**Your task**
Pull out every line of the records that contains the string "musicglyph", matching case exactly.

>> BEGIN Excerpted records

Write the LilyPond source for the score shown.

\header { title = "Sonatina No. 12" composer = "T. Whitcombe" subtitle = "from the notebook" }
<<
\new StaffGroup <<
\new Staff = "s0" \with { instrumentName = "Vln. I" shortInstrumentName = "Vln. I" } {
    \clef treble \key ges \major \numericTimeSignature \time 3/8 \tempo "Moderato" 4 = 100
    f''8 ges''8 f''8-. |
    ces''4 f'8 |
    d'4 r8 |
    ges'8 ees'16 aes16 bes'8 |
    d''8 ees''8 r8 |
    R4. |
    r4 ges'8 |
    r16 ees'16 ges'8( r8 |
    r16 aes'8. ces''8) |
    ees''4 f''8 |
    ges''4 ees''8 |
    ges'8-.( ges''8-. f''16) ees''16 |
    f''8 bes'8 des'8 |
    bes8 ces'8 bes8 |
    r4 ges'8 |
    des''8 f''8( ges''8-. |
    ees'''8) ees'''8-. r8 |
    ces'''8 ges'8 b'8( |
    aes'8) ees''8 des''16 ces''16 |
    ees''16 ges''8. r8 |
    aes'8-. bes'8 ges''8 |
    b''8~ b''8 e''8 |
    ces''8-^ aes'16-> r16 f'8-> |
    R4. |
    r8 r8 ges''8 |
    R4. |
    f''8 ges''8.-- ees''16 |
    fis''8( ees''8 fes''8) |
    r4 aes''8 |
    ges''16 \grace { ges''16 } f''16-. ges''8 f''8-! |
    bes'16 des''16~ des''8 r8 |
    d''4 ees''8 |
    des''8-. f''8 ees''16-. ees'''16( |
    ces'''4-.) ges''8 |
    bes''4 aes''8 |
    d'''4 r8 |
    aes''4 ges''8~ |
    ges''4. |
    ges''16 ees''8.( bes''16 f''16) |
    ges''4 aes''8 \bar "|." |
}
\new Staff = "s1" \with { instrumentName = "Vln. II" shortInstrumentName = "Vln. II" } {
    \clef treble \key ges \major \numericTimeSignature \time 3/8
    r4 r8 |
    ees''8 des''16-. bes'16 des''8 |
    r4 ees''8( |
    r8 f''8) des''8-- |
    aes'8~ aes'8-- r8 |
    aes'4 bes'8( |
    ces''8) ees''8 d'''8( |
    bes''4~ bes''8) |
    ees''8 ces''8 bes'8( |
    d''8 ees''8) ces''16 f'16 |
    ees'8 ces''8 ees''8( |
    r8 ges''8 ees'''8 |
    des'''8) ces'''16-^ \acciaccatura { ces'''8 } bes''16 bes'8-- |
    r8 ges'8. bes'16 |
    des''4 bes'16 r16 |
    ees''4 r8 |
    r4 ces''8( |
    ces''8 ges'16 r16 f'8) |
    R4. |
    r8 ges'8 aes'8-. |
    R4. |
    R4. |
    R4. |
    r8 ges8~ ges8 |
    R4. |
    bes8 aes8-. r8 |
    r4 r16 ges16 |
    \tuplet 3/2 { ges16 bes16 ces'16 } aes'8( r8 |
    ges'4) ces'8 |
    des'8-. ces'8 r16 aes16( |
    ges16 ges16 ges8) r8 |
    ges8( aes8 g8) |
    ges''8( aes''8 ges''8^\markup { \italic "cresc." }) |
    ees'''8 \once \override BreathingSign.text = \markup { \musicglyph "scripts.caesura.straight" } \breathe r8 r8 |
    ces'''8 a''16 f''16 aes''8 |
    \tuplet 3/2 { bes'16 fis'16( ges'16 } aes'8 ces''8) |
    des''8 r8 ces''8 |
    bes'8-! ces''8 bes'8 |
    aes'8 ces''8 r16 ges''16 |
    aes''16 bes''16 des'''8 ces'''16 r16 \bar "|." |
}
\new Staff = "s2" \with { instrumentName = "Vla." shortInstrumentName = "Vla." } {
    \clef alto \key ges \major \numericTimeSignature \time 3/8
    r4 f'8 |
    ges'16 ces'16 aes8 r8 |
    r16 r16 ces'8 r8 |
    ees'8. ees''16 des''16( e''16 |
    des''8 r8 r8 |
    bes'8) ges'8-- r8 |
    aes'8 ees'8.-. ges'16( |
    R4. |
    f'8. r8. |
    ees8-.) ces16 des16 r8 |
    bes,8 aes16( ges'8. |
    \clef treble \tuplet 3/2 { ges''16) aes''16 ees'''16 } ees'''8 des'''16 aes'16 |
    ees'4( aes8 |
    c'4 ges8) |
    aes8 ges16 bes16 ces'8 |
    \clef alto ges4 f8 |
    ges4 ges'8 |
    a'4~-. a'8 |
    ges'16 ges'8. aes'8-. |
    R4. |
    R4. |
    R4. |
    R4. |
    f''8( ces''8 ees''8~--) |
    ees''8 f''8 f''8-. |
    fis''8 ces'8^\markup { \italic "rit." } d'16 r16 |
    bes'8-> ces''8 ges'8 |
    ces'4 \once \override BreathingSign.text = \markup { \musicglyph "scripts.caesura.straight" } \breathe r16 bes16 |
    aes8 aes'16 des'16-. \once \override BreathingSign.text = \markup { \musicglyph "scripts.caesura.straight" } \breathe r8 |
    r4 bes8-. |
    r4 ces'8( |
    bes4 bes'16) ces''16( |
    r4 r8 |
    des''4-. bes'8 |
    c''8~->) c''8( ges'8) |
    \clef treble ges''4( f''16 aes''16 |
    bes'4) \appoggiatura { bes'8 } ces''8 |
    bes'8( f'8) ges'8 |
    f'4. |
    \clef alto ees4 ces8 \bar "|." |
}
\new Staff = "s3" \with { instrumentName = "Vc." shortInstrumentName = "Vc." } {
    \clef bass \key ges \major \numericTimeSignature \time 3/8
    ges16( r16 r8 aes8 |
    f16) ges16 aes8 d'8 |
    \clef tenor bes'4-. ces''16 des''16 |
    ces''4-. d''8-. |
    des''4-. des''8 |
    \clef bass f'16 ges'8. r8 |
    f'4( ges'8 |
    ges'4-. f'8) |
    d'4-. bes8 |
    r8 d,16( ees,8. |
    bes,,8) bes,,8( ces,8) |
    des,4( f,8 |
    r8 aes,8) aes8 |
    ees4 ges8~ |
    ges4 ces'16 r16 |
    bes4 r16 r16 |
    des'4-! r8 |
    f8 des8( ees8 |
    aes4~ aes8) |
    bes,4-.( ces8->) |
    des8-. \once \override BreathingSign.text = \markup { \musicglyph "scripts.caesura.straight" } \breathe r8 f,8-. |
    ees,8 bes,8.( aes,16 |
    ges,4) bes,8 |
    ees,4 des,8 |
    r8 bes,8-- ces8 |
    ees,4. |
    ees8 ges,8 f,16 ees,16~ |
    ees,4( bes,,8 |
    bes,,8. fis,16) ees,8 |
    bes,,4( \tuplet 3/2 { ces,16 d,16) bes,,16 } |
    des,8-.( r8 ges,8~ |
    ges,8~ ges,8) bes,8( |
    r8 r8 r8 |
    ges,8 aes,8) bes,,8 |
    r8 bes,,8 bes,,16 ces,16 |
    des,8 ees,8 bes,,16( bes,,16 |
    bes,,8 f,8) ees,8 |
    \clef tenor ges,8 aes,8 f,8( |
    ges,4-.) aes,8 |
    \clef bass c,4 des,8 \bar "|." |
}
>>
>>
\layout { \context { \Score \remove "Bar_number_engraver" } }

>> END Excerpted records

**Full answer**
    ees'''8 \once \override BreathingSign.text = \markup { \musicglyph "scripts.caesura.straight" } \breathe r8 r8 |
    ces'4 \once \override BreathingSign.text = \markup { \musicglyph "scripts.caesura.straight" } \breathe r16 bes16 |
    aes8 aes'16 des'16-. \once \override BreathingSign.text = \markup { \musicglyph "scripts.caesura.straight" } \breathe r8 |
    des8-. \once \override BreathingSign.text = \markup { \musicglyph "scripts.caesura.straight" } \breathe r8 f,8-. |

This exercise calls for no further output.